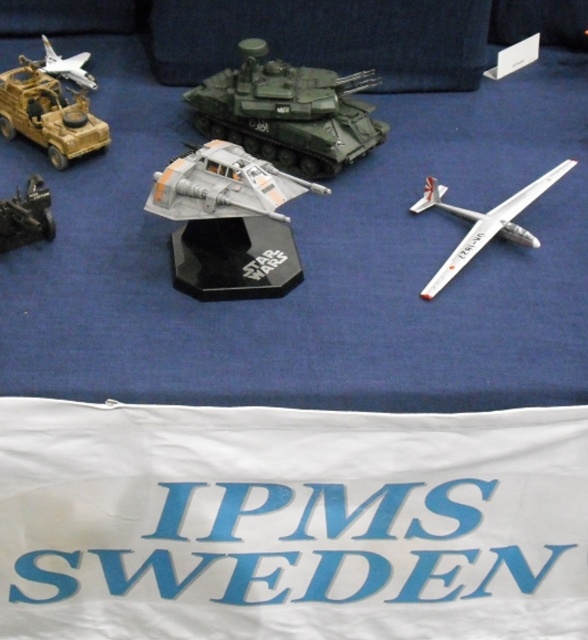
You are standing in front of the miniature model display. There are two points marked on the tablecloth at coordinates point (278, 120) and point (51, 237). Which point is closer to you?

Point (278, 120) is further to the viewer than point (51, 237), so the closer point to you is point (51, 237).

Looking at this image, you are a collector examining the miniature models on the blue tablecloth. You want to place a new model airplane between the green matte tank at center and the matte brown military vehicle at left. Can you fit it there without moving any existing models?

The green matte tank at center is in front of the matte brown military vehicle at left, so there is space between them where the new model airplane can be placed.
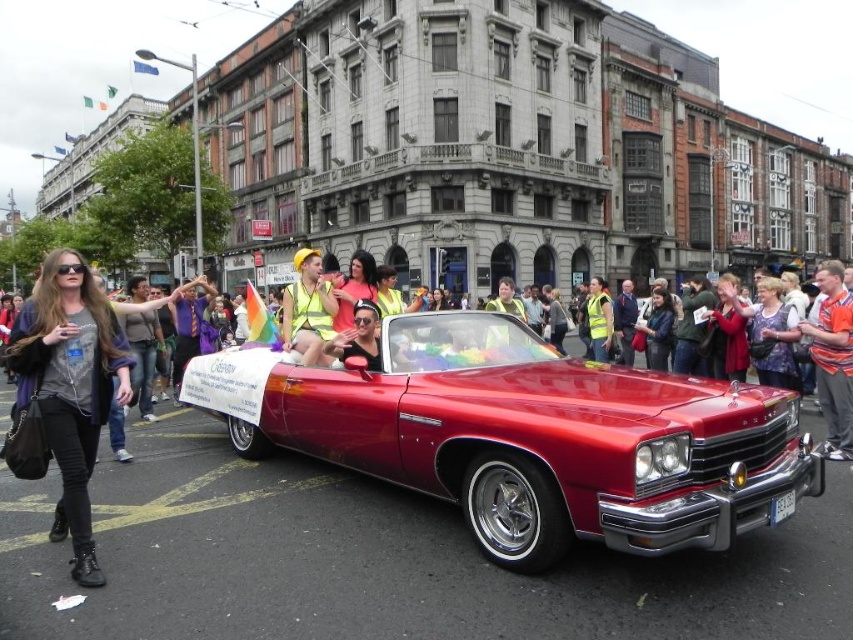
Question: Is shiny red car at center positioned behind orange shirt at center?

Choices:
 (A) yes
 (B) no

Answer: (B)

Question: Does shiny red car at center have a larger size compared to black leather jacket at left?

Choices:
 (A) no
 (B) yes

Answer: (B)

Question: Can you confirm if shiny red car at center is positioned above orange shirt at center?

Choices:
 (A) no
 (B) yes

Answer: (A)

Question: Which of these objects is positioned farthest from the black leather jacket at left?

Choices:
 (A) reflective yellow vest at center
 (B) shiny red car at center

Answer: (B)

Question: Which point appears farthest from the camera in this image?

Choices:
 (A) (102, 397)
 (B) (842, 413)
 (C) (583, 394)

Answer: (B)

Question: Which is farther from the reflective yellow vest at center?

Choices:
 (A) orange shirt at center
 (B) shiny red car at center
 (C) black leather jacket at left

Answer: (A)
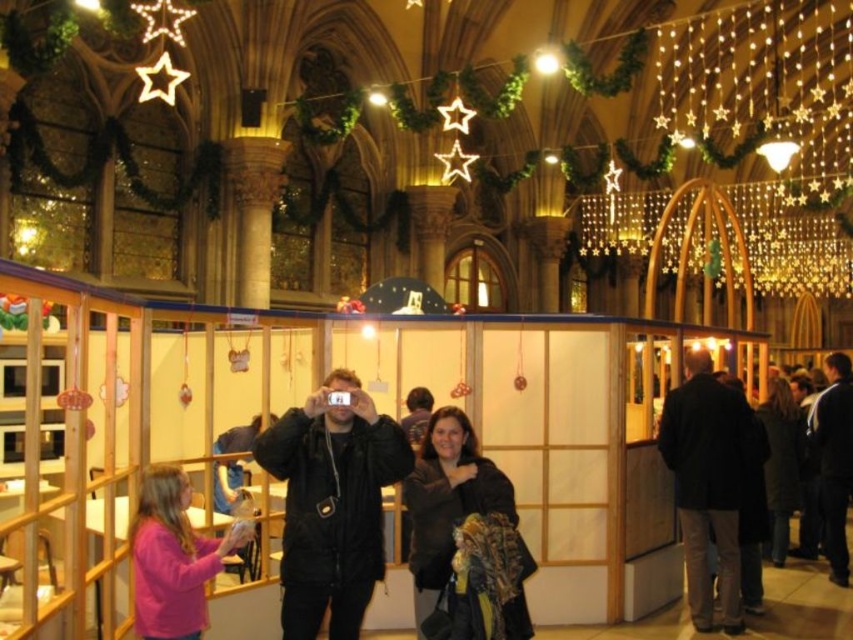
Question: Which point is farther from the camera taking this photo?

Choices:
 (A) (416, 550)
 (B) (784, 394)
 (C) (141, 534)

Answer: (B)

Question: Which object appears closest to the camera in this image?

Choices:
 (A) pink matte jacket at lower left
 (B) dark brown leather jacket at right
 (C) dark brown leather jacket at center

Answer: (A)

Question: Is dark brown leather jacket at center to the right of pink matte jacket at lower left from the viewer's perspective?

Choices:
 (A) yes
 (B) no

Answer: (A)

Question: Can you confirm if dark brown leather jacket at center is bigger than pink matte jacket at lower left?

Choices:
 (A) no
 (B) yes

Answer: (A)

Question: Which point is farther to the camera?

Choices:
 (A) dark brown leather jacket at right
 (B) dark brown leather jacket at center
 (C) pink matte jacket at lower left

Answer: (A)

Question: Considering the relative positions of dark brown leather jacket at center and dark brown leather jacket at right in the image provided, where is dark brown leather jacket at center located with respect to dark brown leather jacket at right?

Choices:
 (A) above
 (B) below

Answer: (B)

================================

§ **Problem description**: Rewrite all of the data above, changing every "leather jacket" to "suede jacket" and keeping everything else the same. Leave out the pictures.

§ **Solution to this exercise**:
You are standing in front of the miniature model display. There are two points marked on the tablecloth at coordinates point (278, 120) and point (51, 237). Which point is closer to you?

Point (278, 120) is further to the viewer than point (51, 237), so the closer point to you is point (51, 237).

Looking at this image, you are a collector examining the miniature models on the blue tablecloth. You want to place a new model airplane between the green matte tank at center and the matte brown military vehicle at left. Can you fit it there without moving any existing models?

The green matte tank at center is in front of the matte brown military vehicle at left, so there is space between them where the new model airplane can be placed.
Question: Is shiny red car at center positioned behind orange shirt at center?

Choices:
 (A) yes
 (B) no

Answer: (B)

Question: Does shiny red car at center have a larger size compared to black suede jacket at left?

Choices:
 (A) no
 (B) yes

Answer: (B)

Question: Can you confirm if shiny red car at center is positioned above orange shirt at center?

Choices:
 (A) no
 (B) yes

Answer: (A)

Question: Which of these objects is positioned farthest from the black suede jacket at left?

Choices:
 (A) reflective yellow vest at center
 (B) shiny red car at center

Answer: (B)

Question: Which point appears farthest from the camera in this image?

Choices:
 (A) (102, 397)
 (B) (842, 413)
 (C) (583, 394)

Answer: (B)

Question: Which is farther from the reflective yellow vest at center?

Choices:
 (A) orange shirt at center
 (B) shiny red car at center
 (C) black suede jacket at left

Answer: (A)
Question: Which point is farther from the camera taking this photo?

Choices:
 (A) (416, 550)
 (B) (784, 394)
 (C) (141, 534)

Answer: (B)

Question: Which object appears closest to the camera in this image?

Choices:
 (A) pink matte jacket at lower left
 (B) dark brown suede jacket at right
 (C) dark brown suede jacket at center

Answer: (A)

Question: Is dark brown suede jacket at center to the right of pink matte jacket at lower left from the viewer's perspective?

Choices:
 (A) yes
 (B) no

Answer: (A)

Question: Can you confirm if dark brown suede jacket at center is bigger than pink matte jacket at lower left?

Choices:
 (A) no
 (B) yes

Answer: (A)

Question: Which point is farther to the camera?

Choices:
 (A) dark brown suede jacket at right
 (B) dark brown suede jacket at center
 (C) pink matte jacket at lower left

Answer: (A)

Question: Considering the relative positions of dark brown suede jacket at center and dark brown suede jacket at right in the image provided, where is dark brown suede jacket at center located with respect to dark brown suede jacket at right?

Choices:
 (A) above
 (B) below

Answer: (B)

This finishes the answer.